======== Input records
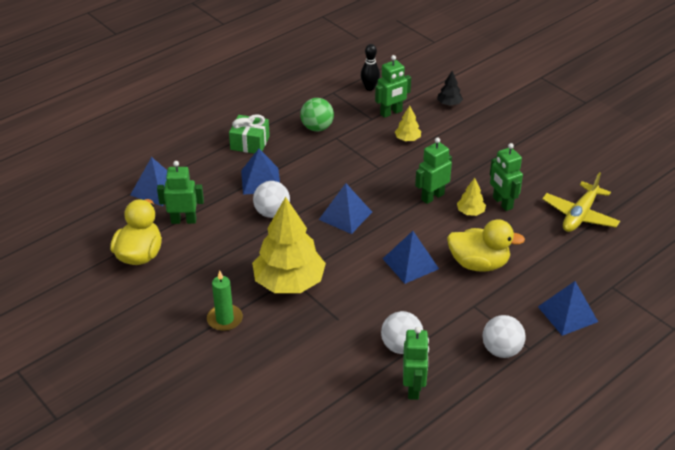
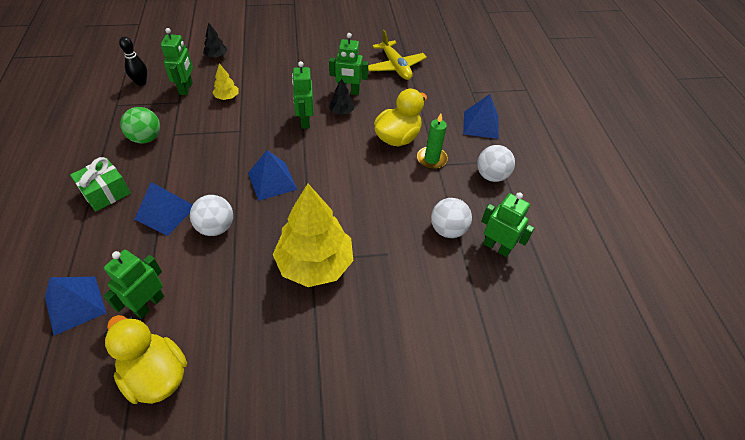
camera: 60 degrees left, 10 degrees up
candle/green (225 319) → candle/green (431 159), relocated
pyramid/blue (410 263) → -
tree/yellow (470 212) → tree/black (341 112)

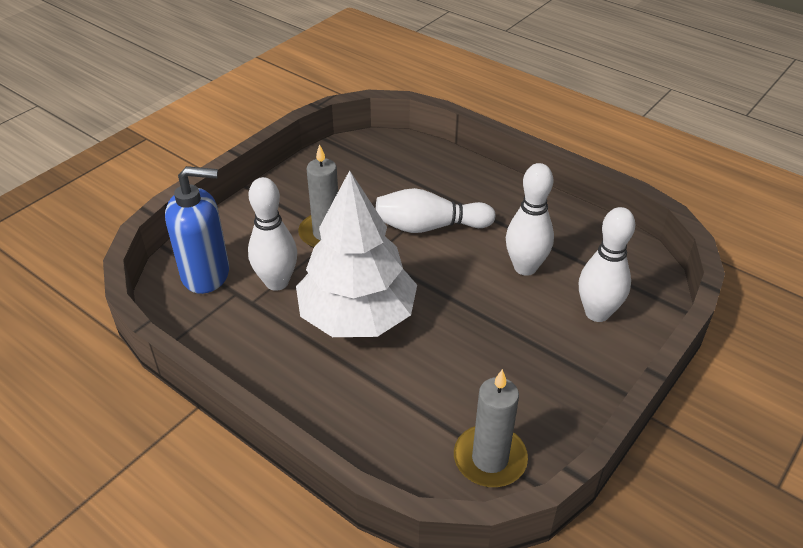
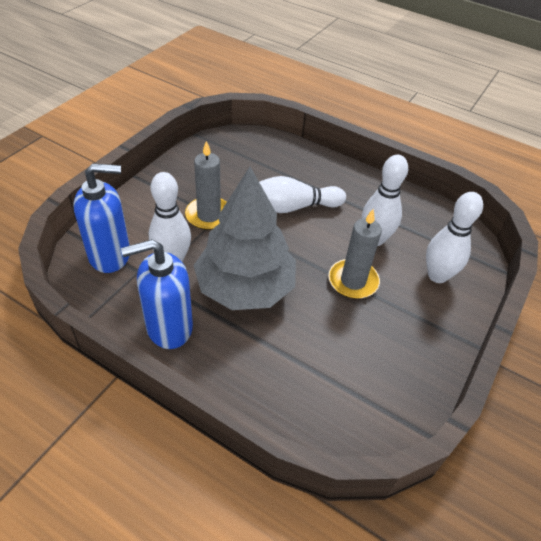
camera: 10 degrees left, 5 degrees up
tree/white (357 316) → tree/grey (245 287)
candle/grey (490 459) → candle/grey (353 281), relocated
- → soap dispenser/blue (169 327)

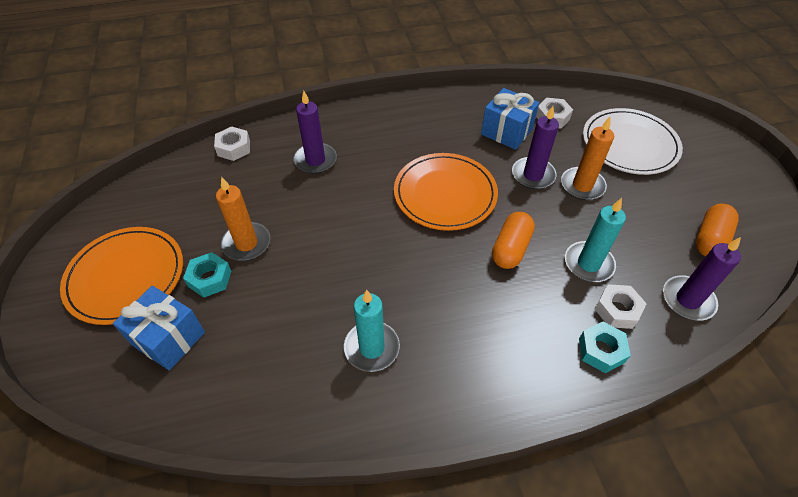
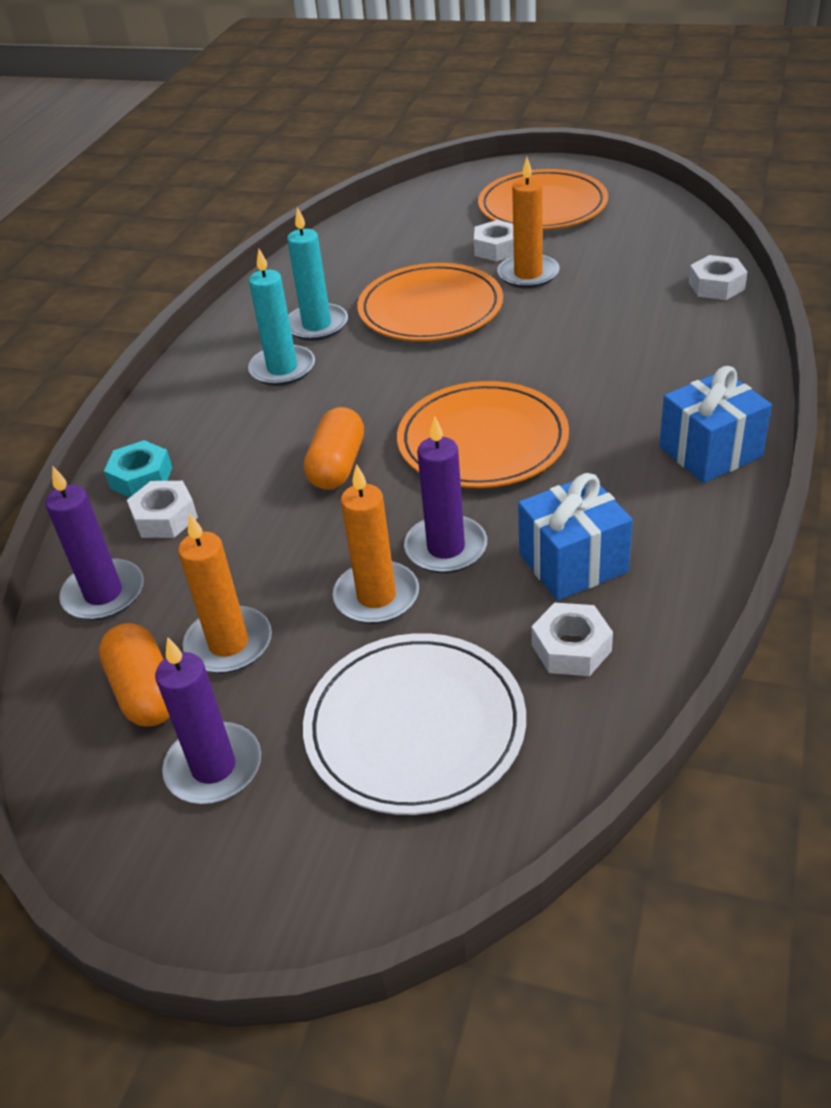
camera: 125 degrees right, 10 degrees down
gift/blue (169 338) → gift/blue (710 452), relocated
nut/turquoise (210 279) → nut/white (497 248)
candle/purple (315 160) → candle/purple (214 767), relocated
capsule/orange (511 248) → capsule/orange (337 465), 45 degrees clockwise
candle/turquoise (588 264) → candle/turquoise (282 369), relocated
- → candle/orange (229 644)
- → plate/orange (430 308)

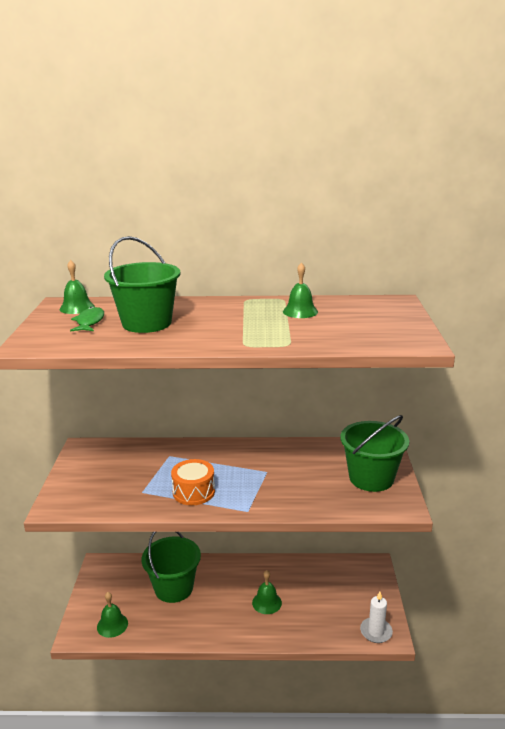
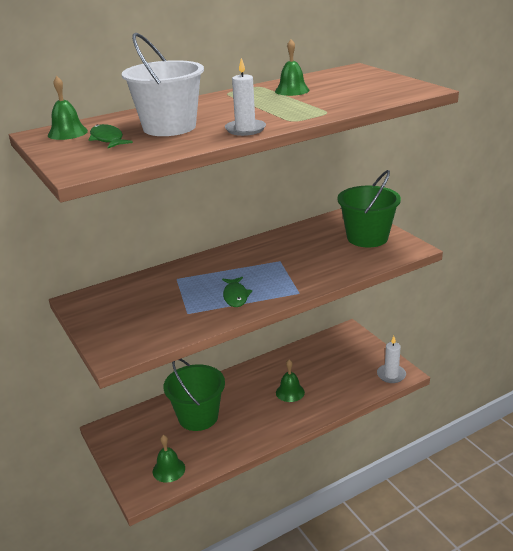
camera: 30 degrees left, 5 degrees up
bucket/green (147 323) → bucket/white (169 127)
drum/orange (193 492) → fish/green (235 296)
- → candle/white (245 129)

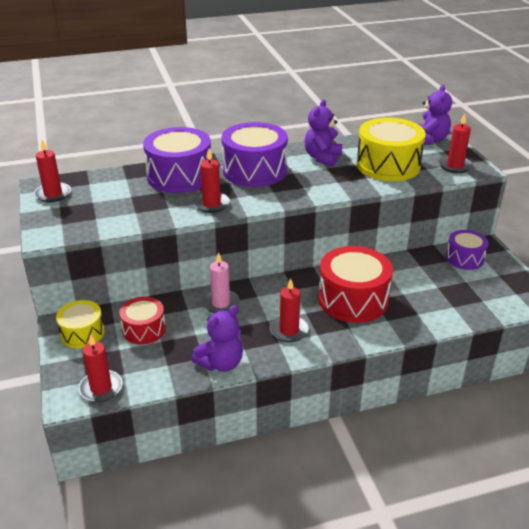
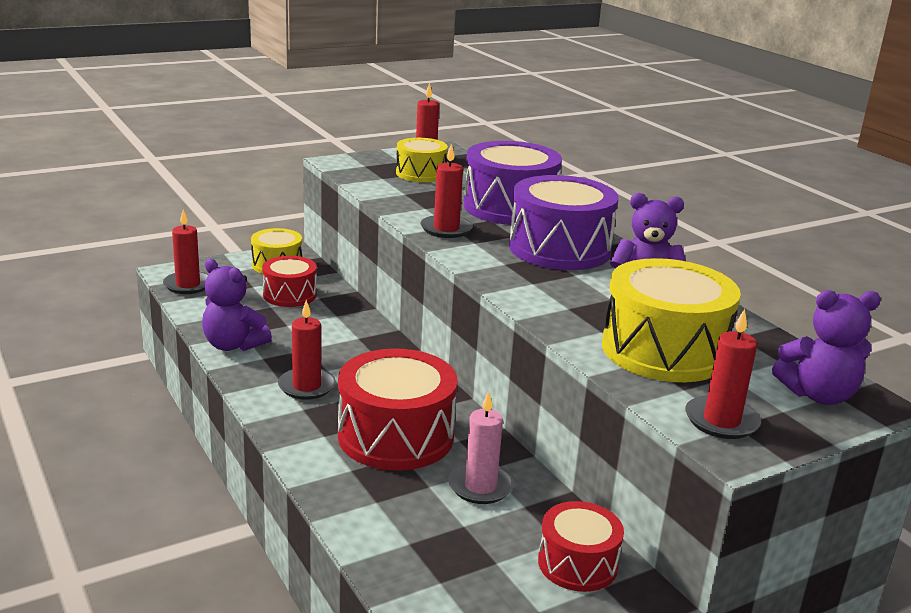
camera: 75 degrees right, 10 degrees down
candle/pink (220 303) → candle/pink (480 486), relocated
drum/purple (464 258) → drum/red (577 563)
- → drum/yellow (421 173)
================
### To do
Within the entries above, the lines from the one containing "tree/white (357 316) → tree/grey (245 287)" through the one containing "camera: 30 degrees left, 5 degrees up" are to be transcribed exactly, ends included, pictures excluded.

### Expected answer
tree/white (357 316) → tree/grey (245 287)
candle/grey (490 459) → candle/grey (353 281), relocated
- → soap dispenser/blue (169 327)

camera: 125 degrees right, 10 degrees down
gift/blue (169 338) → gift/blue (710 452), relocated
nut/turquoise (210 279) → nut/white (497 248)
candle/purple (315 160) → candle/purple (214 767), relocated
capsule/orange (511 248) → capsule/orange (337 465), 45 degrees clockwise
candle/turquoise (588 264) → candle/turquoise (282 369), relocated
- → candle/orange (229 644)
- → plate/orange (430 308)

camera: 30 degrees left, 5 degrees up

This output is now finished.